### [WHAT IS BEING ASKED]
Leave the pictures aside and copy all the data exactly.

### [STORED DATA]
---+---

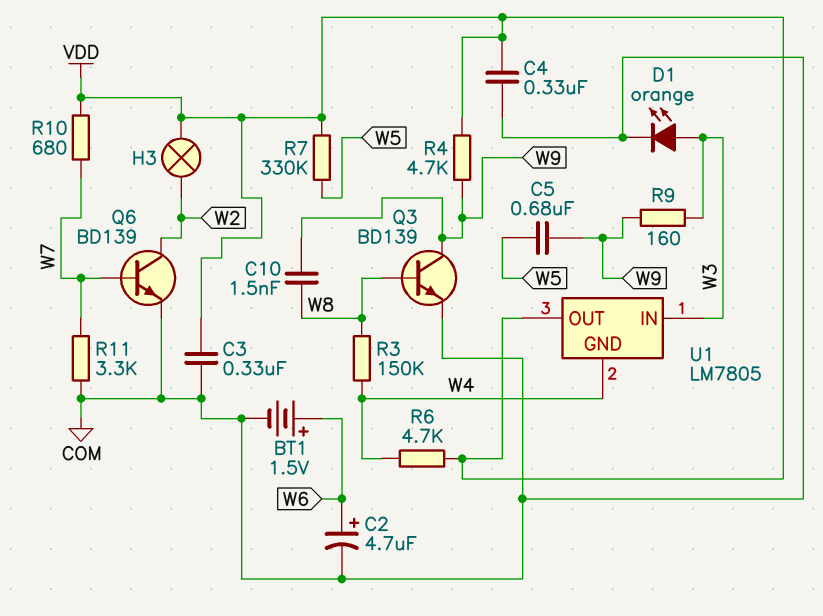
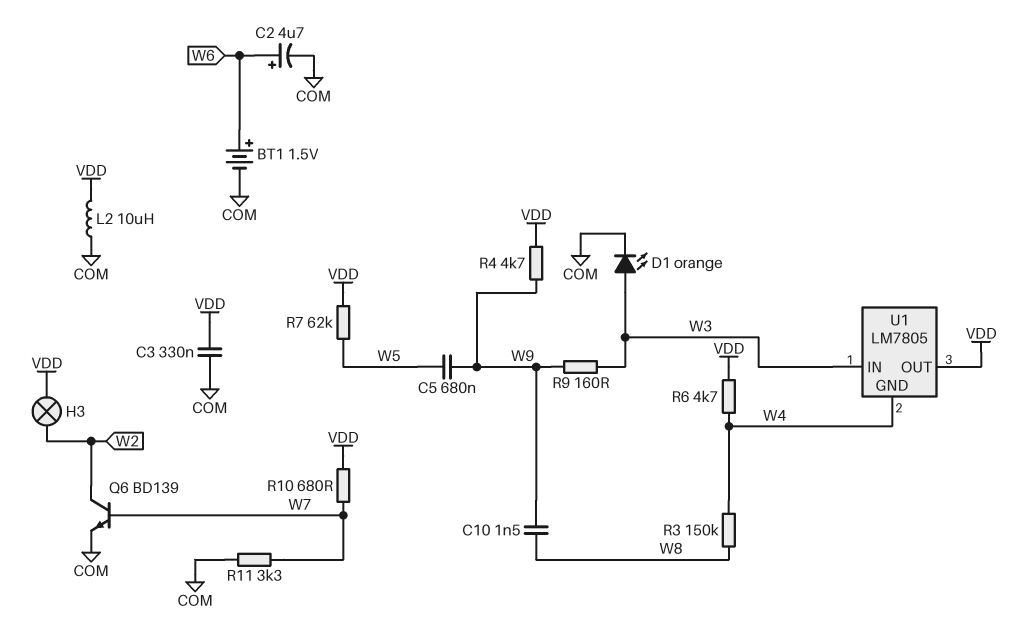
C4: 330nF (COM, VDD) -> none
L2: none -> 10uH (COM, VDD)
Q3: NPN BD139 (B W8, C W9, E COM) -> none
R7: 330k (VDD, W5) -> 62k (VDD, W5)

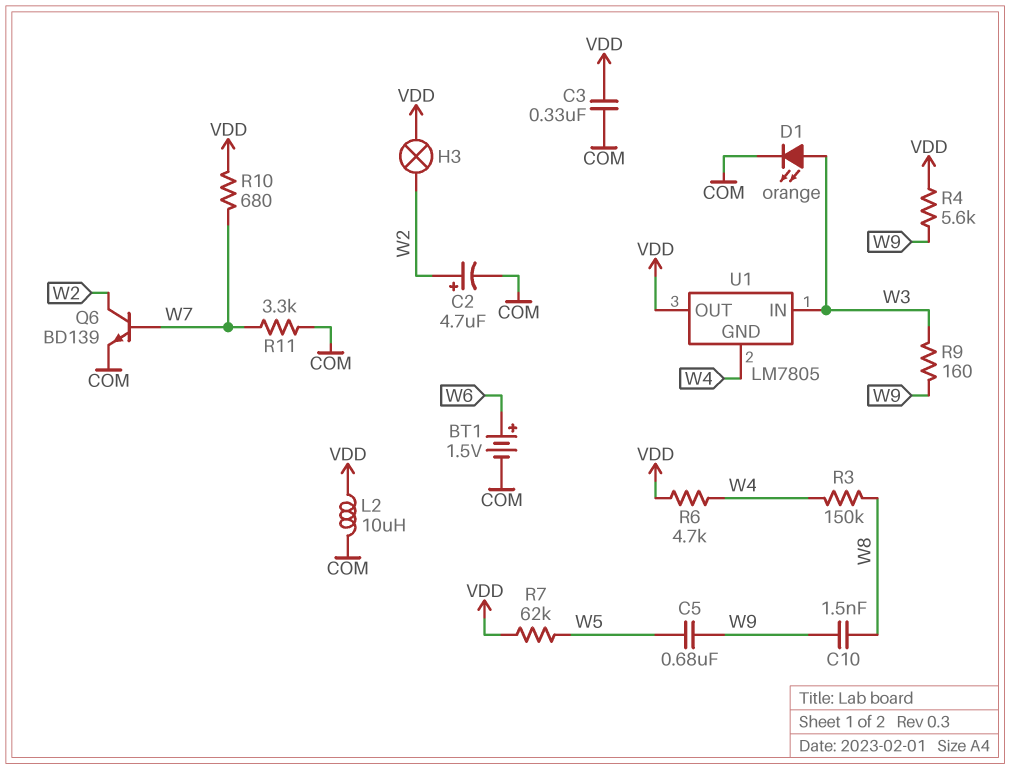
C2: 4.7uF (plus W6, minus COM) -> 4.7uF (plus W2, minus COM)
R4: 4.7k (VDD, W9) -> 5.6k (VDD, W9)

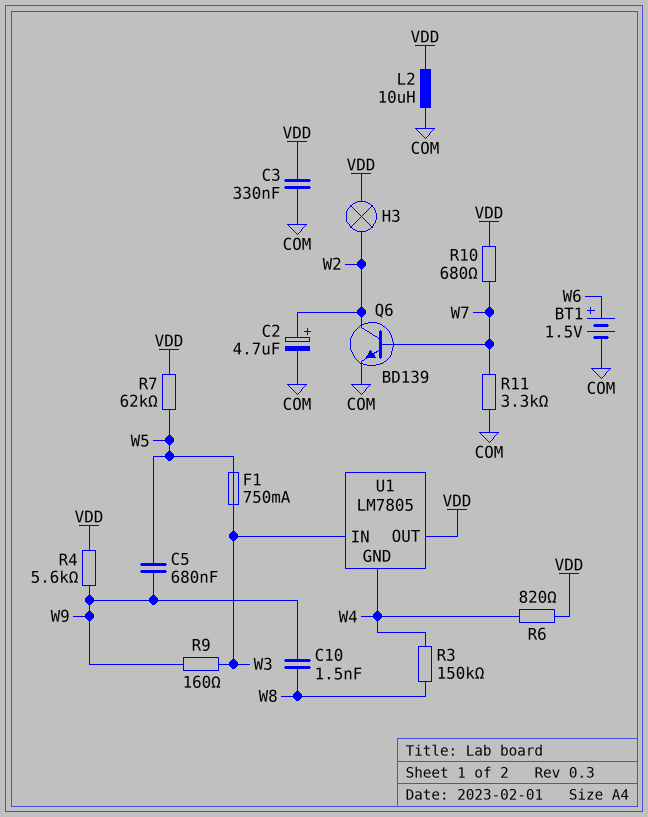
D1: LED orange (A W3, K COM) -> none
F1: none -> 750mA (W3, W5)
R6: 4.7k (VDD, W4) -> 820 (VDD, W4)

---+---

### [RESULT BELOW]
C4: 330nF (COM, VDD) -> none
L2: none -> 10uH (COM, VDD)
Q3: NPN BD139 (B W8, C W9, E COM) -> none
R7: 330k (VDD, W5) -> 62k (VDD, W5)

C2: 4.7uF (plus W6, minus COM) -> 4.7uF (plus W2, minus COM)
R4: 4.7k (VDD, W9) -> 5.6k (VDD, W9)

D1: LED orange (A W3, K COM) -> none
F1: none -> 750mA (W3, W5)
R6: 4.7k (VDD, W4) -> 820 (VDD, W4)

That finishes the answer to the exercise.